[Work instruction] Wherever a line in the data holds the word "brown", pull that line out.

[Available data]
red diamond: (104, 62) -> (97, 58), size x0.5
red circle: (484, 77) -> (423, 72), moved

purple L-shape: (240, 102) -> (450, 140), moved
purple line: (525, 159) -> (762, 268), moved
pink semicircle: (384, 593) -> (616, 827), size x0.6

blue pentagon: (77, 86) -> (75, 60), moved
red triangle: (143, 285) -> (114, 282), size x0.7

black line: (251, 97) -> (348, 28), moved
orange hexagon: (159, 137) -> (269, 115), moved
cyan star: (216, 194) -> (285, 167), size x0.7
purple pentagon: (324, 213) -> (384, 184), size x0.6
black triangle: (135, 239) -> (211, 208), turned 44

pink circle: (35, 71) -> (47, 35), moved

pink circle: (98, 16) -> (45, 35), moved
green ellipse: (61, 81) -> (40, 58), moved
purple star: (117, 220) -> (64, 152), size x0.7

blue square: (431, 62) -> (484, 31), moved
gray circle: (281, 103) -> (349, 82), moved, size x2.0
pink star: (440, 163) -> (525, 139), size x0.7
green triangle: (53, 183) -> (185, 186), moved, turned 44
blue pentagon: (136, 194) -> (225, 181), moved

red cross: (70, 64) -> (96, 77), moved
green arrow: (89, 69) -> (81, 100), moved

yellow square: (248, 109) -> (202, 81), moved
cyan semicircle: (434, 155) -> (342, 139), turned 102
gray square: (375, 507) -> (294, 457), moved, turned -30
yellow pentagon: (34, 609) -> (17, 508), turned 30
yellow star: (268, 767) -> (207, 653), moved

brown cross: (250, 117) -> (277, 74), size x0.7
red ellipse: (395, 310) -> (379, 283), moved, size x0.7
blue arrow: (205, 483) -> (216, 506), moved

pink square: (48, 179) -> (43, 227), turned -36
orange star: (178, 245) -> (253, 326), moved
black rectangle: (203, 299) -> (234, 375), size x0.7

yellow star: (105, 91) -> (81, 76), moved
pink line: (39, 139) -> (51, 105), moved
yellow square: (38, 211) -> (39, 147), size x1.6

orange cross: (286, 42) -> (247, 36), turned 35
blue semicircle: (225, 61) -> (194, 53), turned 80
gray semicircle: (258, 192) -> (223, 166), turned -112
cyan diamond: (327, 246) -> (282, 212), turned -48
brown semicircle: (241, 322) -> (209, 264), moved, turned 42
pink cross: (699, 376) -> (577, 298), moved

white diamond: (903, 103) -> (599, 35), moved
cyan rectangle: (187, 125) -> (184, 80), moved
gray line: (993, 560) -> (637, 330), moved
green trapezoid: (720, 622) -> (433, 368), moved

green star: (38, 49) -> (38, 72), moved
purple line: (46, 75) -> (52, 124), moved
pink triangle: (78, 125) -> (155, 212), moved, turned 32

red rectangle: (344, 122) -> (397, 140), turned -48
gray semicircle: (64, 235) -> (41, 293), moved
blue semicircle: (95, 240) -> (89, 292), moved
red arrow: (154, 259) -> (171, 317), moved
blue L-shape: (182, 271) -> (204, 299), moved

[Exercise result]
brown cross: (250, 117) -> (277, 74), size x0.7
brown semicircle: (241, 322) -> (209, 264), moved, turned 42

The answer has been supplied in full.